# [Set exercise]
Pick out every line in the data below that contains the string "kern", and copy each one in full.

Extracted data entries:
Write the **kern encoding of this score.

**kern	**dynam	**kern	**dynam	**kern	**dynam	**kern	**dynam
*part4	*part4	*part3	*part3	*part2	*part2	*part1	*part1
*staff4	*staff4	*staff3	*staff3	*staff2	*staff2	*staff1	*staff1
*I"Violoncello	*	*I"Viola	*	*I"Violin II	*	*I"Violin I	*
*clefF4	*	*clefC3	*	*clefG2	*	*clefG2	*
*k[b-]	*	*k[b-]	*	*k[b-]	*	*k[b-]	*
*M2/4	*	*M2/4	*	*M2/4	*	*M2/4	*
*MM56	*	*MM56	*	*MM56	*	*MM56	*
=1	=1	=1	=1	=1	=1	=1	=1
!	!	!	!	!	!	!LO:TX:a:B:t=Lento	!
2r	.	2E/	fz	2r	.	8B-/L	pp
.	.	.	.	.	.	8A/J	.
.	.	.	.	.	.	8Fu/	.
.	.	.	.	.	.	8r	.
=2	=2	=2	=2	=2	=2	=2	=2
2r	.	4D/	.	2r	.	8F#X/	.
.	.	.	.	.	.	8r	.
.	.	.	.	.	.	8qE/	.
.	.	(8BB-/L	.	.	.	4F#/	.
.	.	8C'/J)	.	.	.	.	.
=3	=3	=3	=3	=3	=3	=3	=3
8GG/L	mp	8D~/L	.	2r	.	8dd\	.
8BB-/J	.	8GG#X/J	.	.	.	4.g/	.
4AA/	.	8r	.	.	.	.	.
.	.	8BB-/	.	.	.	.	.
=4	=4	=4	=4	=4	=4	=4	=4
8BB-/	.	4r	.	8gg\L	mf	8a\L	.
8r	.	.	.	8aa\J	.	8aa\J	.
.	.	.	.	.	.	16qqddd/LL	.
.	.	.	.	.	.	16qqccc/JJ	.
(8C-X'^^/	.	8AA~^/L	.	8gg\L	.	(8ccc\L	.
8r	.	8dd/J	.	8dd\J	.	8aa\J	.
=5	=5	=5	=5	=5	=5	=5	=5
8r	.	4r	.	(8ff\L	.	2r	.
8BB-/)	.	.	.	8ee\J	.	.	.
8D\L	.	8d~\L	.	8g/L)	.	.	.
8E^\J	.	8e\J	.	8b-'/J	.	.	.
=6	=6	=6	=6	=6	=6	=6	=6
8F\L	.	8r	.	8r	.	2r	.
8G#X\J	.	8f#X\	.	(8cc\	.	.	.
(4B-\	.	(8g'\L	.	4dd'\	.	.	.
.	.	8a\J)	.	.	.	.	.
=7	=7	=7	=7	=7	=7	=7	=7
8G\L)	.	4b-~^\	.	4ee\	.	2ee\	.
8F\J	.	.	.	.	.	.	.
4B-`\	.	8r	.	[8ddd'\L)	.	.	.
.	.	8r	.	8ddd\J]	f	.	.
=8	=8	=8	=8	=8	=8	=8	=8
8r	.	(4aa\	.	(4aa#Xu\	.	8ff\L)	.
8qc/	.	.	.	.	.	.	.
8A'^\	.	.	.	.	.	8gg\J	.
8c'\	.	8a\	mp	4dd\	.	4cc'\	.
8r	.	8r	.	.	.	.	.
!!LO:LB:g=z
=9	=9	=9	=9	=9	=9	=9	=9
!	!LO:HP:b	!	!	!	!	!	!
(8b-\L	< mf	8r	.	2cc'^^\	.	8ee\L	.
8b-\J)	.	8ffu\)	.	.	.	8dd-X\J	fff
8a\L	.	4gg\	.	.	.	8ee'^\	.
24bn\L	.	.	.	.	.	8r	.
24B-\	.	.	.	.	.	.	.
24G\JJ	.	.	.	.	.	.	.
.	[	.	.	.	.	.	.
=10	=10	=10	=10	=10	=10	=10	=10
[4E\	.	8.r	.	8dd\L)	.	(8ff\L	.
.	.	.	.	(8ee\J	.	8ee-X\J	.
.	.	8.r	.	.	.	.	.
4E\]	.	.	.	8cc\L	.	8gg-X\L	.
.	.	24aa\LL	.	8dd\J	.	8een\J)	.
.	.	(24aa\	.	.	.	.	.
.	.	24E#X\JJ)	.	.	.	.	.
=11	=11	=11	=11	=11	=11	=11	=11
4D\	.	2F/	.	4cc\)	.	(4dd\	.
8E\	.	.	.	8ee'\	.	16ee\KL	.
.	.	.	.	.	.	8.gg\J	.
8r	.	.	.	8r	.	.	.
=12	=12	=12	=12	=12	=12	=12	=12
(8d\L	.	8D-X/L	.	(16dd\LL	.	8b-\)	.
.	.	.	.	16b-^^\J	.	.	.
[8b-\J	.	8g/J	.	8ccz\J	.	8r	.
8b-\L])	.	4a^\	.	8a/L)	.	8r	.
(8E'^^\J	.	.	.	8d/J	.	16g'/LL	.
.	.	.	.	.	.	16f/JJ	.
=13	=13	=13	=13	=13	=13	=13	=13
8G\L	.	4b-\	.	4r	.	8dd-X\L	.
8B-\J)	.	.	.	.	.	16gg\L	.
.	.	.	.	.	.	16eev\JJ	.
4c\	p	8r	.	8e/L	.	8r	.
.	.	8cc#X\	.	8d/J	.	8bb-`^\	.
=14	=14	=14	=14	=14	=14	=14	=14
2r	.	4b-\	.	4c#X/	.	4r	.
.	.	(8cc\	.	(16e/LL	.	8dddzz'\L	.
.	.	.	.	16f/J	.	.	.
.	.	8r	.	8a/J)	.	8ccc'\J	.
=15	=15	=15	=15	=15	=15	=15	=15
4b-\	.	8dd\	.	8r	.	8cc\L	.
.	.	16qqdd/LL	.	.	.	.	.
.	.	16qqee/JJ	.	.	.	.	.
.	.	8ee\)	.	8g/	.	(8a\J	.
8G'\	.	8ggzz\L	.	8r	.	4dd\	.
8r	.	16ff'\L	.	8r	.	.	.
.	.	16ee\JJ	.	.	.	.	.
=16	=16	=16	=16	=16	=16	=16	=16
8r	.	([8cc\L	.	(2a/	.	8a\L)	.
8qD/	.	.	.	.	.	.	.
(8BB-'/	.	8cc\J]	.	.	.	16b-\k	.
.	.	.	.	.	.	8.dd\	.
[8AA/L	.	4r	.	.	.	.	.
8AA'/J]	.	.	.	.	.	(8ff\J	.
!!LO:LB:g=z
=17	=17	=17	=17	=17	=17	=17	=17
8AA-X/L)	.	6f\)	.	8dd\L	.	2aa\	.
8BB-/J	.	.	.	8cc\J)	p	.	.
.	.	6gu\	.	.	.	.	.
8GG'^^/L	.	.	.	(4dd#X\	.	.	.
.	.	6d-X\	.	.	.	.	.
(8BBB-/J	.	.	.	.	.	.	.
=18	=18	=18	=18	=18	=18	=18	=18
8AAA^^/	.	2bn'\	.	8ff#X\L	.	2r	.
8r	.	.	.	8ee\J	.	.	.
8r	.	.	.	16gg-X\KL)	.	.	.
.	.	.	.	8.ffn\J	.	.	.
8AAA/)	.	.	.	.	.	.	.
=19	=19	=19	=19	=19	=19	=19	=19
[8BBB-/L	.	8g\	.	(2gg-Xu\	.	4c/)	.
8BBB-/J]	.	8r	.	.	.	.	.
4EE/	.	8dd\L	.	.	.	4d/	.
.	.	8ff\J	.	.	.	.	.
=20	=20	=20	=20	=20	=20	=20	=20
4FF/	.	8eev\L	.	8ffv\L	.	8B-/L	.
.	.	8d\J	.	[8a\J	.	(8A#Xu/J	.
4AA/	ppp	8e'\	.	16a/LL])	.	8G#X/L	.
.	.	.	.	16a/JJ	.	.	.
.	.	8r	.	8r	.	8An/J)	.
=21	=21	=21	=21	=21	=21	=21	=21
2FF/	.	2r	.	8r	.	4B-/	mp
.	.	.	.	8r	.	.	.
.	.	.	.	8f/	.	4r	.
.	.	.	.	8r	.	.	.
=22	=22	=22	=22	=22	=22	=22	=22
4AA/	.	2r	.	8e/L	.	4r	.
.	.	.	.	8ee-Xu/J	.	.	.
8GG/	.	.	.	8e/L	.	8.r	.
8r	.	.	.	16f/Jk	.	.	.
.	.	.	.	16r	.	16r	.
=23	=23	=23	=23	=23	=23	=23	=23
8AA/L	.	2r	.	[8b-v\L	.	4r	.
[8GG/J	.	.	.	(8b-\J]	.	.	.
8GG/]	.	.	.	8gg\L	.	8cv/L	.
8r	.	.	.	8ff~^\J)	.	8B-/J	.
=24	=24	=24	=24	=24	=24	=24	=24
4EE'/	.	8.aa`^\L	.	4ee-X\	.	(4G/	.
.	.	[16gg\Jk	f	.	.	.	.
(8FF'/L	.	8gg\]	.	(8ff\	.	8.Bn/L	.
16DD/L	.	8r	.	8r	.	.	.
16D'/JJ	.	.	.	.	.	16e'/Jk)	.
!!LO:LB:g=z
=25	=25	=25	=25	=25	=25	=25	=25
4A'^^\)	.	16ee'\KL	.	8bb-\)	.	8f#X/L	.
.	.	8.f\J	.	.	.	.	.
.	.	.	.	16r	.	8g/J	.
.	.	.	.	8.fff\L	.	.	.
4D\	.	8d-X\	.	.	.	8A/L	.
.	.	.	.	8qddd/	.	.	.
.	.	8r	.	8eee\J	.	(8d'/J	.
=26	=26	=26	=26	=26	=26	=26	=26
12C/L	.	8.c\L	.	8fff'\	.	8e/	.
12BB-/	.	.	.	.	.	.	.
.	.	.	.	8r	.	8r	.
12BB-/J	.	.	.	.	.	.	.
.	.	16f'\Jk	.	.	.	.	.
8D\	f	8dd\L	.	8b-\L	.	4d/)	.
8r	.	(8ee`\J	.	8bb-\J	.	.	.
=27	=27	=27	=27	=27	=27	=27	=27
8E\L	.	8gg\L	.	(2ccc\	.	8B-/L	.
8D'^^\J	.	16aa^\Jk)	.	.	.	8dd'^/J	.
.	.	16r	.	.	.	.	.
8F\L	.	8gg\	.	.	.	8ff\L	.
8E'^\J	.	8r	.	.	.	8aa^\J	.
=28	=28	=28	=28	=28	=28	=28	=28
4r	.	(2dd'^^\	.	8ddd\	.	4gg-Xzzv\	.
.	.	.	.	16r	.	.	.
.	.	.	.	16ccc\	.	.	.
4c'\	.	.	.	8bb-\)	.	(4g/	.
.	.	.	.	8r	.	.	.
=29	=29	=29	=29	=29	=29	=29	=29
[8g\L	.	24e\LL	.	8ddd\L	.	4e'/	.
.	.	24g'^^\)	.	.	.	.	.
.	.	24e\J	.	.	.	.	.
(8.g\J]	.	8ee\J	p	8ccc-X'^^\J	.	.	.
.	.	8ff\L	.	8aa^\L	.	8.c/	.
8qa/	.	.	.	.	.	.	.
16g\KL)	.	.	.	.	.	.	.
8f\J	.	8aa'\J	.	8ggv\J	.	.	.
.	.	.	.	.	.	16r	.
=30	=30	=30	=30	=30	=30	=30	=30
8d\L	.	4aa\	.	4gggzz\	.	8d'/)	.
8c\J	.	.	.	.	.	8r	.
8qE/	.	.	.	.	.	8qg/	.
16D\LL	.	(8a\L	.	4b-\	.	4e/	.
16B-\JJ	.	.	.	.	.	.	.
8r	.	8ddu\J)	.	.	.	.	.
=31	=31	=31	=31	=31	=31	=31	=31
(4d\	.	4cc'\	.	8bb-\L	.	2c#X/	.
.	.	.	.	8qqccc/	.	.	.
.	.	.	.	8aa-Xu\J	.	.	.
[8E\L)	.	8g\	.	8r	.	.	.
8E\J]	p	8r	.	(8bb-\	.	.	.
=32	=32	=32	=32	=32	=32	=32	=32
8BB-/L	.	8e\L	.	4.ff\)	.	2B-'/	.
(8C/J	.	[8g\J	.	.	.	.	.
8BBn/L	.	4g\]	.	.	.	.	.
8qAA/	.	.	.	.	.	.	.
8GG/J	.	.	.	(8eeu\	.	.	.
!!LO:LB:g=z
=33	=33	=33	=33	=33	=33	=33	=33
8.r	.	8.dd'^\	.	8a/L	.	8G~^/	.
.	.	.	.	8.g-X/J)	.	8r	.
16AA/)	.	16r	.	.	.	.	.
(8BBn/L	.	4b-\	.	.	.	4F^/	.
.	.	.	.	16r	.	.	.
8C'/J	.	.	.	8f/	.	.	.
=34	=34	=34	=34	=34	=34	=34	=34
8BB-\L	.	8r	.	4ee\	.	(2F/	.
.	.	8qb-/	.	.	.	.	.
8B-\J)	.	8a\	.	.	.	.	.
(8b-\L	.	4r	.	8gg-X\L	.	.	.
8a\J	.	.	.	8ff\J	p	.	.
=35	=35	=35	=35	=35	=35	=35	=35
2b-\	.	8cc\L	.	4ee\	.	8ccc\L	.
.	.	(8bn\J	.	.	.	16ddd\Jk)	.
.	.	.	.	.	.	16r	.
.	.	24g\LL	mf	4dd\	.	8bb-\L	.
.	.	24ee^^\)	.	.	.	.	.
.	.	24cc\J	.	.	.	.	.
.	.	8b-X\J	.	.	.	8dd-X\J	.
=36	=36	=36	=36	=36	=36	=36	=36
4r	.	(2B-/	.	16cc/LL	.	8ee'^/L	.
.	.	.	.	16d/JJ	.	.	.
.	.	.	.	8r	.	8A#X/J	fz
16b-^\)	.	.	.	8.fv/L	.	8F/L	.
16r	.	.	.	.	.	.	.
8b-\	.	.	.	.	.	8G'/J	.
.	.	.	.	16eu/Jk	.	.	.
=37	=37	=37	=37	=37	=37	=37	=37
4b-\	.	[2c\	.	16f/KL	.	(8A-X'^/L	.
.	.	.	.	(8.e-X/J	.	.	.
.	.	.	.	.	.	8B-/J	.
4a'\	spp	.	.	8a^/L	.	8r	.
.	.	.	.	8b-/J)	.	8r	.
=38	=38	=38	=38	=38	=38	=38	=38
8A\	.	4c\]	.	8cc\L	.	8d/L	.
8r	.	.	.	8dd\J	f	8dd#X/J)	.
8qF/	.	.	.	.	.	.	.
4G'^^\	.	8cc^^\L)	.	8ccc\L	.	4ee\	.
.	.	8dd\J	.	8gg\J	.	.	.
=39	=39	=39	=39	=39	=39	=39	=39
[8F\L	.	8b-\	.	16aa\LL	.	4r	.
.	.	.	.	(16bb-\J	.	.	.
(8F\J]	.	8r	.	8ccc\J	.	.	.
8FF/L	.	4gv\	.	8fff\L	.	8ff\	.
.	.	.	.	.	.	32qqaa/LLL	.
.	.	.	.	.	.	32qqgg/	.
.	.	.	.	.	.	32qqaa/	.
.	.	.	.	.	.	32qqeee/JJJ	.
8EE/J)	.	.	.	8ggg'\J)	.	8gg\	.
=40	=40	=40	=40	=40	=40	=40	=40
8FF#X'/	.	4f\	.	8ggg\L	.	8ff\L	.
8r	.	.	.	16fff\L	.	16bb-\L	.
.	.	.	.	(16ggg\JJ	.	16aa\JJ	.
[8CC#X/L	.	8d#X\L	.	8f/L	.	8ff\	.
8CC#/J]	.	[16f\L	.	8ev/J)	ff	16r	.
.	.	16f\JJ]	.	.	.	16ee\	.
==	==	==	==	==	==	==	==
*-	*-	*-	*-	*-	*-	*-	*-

# [Right answer]
Write the **kern encoding of this score.
**kern	**dynam	**kern	**dynam	**kern	**dynam	**kern	**dynam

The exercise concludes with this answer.